About this exercise: Reproduce the lines below exactly, starting at the one containing "(150, 330) = (264, 278): yellow" and stopping at the final line.

Exercise materials:
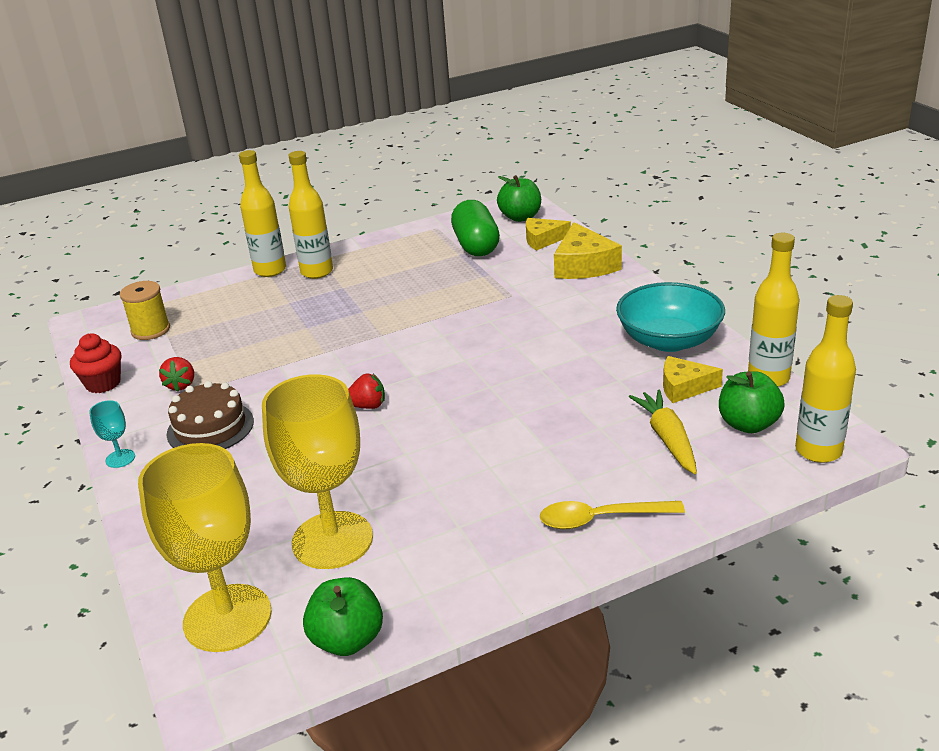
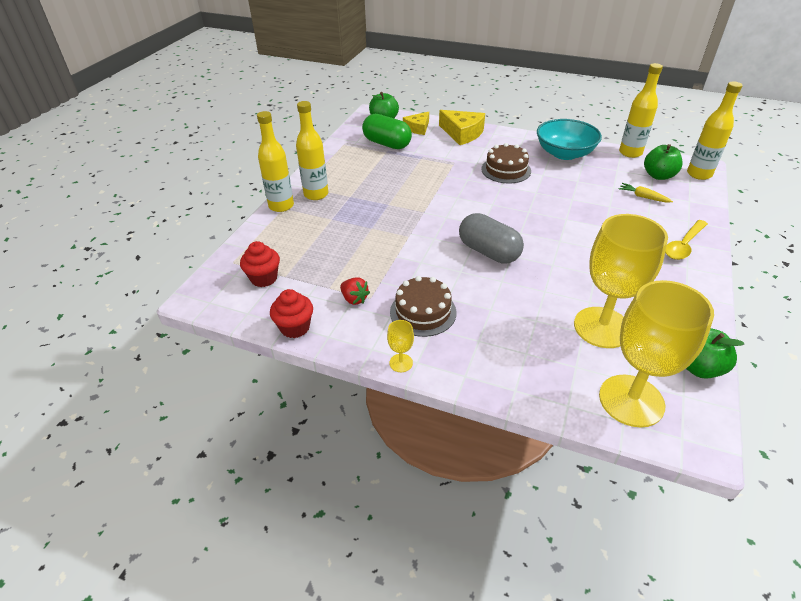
camera: 45 degrees left, 10 degrees up
(120, 458) = (401, 363): turquoise goblet -> yellow goblet
(150, 330) = (264, 278): yellow spool -> red cupcake
(367, 406) = (488, 252): red strawberry -> grey capsule
(553, 329) = (506, 170): none -> brown cake
(667, 439) = (643, 197): yellow carrot -> yellow carrot, size x0.65
(684, 387) = (608, 171): yellow cheese -> none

Result of the task:
(150, 330) = (264, 278): yellow spool -> red cupcake
(367, 406) = (488, 252): red strawberry -> grey capsule
(553, 329) = (506, 170): none -> brown cake
(667, 439) = (643, 197): yellow carrot -> yellow carrot, size x0.65
(684, 387) = (608, 171): yellow cheese -> none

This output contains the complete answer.